Exercise details: Only the lines from the one containing "BARO1 pin SDA: 8 -> RX" through the one containing "RTC pin SCL: SCL -> 12" should be printed, exactly as they appear below, with both ends included.

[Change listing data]
####################

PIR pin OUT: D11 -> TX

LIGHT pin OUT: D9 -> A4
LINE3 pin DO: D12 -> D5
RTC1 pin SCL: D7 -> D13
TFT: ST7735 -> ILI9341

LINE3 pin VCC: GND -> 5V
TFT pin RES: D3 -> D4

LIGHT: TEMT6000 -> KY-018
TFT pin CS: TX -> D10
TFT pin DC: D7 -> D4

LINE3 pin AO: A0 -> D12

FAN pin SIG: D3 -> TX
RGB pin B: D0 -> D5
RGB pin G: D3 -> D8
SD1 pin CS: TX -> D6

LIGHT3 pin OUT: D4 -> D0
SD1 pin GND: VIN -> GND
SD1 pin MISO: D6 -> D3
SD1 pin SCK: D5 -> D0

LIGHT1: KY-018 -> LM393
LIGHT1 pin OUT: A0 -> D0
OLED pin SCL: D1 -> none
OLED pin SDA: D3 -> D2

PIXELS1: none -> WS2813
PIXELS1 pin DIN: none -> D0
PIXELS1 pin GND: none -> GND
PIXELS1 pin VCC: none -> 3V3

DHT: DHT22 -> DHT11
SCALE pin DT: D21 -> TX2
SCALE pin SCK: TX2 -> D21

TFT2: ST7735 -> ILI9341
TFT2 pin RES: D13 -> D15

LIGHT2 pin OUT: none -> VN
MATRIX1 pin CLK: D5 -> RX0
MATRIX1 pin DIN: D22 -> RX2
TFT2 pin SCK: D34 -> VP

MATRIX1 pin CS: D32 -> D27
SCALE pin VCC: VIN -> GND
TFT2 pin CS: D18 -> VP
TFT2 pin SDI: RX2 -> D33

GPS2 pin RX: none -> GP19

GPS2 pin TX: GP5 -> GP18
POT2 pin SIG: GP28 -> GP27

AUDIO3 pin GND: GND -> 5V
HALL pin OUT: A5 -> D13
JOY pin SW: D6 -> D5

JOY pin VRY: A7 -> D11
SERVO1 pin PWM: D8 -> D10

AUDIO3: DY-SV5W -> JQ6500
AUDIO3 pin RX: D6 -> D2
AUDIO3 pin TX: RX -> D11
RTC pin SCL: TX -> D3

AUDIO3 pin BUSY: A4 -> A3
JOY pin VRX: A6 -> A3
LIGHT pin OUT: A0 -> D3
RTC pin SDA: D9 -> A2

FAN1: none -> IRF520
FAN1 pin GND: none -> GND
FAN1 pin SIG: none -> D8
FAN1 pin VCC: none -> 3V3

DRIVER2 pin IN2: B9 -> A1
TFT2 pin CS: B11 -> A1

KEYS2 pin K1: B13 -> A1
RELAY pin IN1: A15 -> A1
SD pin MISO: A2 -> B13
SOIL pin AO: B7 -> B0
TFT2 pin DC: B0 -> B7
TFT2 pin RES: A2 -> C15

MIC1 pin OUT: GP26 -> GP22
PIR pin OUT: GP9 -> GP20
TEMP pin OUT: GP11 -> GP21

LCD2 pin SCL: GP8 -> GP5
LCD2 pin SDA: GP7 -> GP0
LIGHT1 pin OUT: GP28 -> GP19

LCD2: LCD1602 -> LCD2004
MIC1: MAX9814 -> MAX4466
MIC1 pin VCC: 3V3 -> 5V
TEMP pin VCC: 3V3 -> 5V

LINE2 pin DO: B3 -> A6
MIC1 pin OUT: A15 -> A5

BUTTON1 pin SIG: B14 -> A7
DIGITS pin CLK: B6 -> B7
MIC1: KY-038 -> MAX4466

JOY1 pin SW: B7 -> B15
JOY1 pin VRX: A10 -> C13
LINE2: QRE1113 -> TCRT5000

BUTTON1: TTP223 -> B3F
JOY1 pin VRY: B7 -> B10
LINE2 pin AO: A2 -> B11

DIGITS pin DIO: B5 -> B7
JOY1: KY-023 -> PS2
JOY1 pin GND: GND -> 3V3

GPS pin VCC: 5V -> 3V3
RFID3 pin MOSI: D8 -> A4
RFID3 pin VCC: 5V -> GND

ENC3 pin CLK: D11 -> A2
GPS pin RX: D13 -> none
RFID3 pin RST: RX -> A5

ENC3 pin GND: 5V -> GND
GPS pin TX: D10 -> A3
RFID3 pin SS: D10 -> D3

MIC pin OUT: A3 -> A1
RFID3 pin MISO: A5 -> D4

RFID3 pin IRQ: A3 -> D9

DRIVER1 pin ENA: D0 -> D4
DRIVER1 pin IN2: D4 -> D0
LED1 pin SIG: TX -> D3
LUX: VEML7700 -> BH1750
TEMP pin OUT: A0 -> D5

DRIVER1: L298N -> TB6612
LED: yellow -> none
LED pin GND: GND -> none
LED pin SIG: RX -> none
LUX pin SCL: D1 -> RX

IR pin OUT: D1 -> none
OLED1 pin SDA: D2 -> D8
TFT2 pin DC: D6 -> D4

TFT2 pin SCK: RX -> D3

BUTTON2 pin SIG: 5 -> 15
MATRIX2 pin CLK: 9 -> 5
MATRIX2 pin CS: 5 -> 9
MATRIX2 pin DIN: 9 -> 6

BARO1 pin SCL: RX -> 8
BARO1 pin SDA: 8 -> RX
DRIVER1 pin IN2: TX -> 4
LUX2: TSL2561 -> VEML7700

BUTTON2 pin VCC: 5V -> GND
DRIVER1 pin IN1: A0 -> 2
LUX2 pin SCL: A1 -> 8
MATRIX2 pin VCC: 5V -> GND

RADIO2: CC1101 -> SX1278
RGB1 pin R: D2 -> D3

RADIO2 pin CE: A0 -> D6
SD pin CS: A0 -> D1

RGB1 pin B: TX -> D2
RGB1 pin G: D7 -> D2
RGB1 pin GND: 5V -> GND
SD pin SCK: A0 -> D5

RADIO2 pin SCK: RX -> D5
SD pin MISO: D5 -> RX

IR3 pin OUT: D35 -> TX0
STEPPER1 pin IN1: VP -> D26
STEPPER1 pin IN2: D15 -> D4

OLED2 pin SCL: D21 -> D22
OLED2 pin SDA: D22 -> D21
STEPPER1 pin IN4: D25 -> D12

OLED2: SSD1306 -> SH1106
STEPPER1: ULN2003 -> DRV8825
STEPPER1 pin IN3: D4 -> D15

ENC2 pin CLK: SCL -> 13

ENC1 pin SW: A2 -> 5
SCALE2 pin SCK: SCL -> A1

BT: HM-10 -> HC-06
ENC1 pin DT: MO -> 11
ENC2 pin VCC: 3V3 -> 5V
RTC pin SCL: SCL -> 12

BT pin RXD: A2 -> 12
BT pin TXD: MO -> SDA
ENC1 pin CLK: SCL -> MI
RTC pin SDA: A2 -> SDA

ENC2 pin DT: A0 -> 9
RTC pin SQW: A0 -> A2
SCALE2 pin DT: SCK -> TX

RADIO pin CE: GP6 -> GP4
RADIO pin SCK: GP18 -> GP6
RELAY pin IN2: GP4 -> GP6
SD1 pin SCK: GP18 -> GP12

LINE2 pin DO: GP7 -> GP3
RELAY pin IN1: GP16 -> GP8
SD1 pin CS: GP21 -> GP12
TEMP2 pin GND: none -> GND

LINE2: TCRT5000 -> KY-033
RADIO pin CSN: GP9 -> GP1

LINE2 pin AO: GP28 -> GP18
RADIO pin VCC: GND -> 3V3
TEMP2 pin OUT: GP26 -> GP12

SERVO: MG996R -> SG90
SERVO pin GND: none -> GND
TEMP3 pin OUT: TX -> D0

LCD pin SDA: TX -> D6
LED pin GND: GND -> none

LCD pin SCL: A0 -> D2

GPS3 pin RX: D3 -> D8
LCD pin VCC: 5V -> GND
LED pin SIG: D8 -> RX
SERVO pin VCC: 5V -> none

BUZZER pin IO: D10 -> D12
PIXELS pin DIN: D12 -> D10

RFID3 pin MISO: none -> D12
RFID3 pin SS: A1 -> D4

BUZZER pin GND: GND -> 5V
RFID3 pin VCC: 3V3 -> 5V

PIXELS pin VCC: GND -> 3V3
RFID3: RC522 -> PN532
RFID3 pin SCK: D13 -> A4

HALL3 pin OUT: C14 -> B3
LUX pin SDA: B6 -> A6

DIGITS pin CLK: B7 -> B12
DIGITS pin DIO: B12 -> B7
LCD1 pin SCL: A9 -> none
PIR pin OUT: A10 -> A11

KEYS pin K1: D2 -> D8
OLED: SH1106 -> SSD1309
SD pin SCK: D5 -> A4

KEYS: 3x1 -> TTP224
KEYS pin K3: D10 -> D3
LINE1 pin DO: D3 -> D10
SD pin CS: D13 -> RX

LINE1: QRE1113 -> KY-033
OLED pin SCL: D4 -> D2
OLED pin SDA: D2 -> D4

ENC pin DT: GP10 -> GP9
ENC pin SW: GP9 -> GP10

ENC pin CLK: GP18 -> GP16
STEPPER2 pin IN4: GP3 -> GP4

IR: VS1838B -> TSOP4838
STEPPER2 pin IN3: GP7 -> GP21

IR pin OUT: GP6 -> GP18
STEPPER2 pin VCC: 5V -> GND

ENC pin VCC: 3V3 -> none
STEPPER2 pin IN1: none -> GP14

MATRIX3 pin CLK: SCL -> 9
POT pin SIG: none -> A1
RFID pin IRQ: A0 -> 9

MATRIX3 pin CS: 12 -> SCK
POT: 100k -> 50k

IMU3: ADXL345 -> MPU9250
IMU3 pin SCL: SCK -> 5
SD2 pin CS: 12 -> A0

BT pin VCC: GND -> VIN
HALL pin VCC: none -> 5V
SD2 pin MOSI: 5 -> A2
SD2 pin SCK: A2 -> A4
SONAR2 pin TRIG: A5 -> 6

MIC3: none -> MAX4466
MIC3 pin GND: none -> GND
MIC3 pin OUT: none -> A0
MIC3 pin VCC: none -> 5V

####################

Answer to the exercise:
BARO1 pin SDA: 8 -> RX
DRIVER1 pin IN2: TX -> 4
LUX2: TSL2561 -> VEML7700

BUTTON2 pin VCC: 5V -> GND
DRIVER1 pin IN1: A0 -> 2
LUX2 pin SCL: A1 -> 8
MATRIX2 pin VCC: 5V -> GND

RADIO2: CC1101 -> SX1278
RGB1 pin R: D2 -> D3

RADIO2 pin CE: A0 -> D6
SD pin CS: A0 -> D1

RGB1 pin B: TX -> D2
RGB1 pin G: D7 -> D2
RGB1 pin GND: 5V -> GND
SD pin SCK: A0 -> D5

RADIO2 pin SCK: RX -> D5
SD pin MISO: D5 -> RX

IR3 pin OUT: D35 -> TX0
STEPPER1 pin IN1: VP -> D26
STEPPER1 pin IN2: D15 -> D4

OLED2 pin SCL: D21 -> D22
OLED2 pin SDA: D22 -> D21
STEPPER1 pin IN4: D25 -> D12

OLED2: SSD1306 -> SH1106
STEPPER1: ULN2003 -> DRV8825
STEPPER1 pin IN3: D4 -> D15

ENC2 pin CLK: SCL -> 13

ENC1 pin SW: A2 -> 5
SCALE2 pin SCK: SCL -> A1

BT: HM-10 -> HC-06
ENC1 pin DT: MO -> 11
ENC2 pin VCC: 3V3 -> 5V
RTC pin SCL: SCL -> 12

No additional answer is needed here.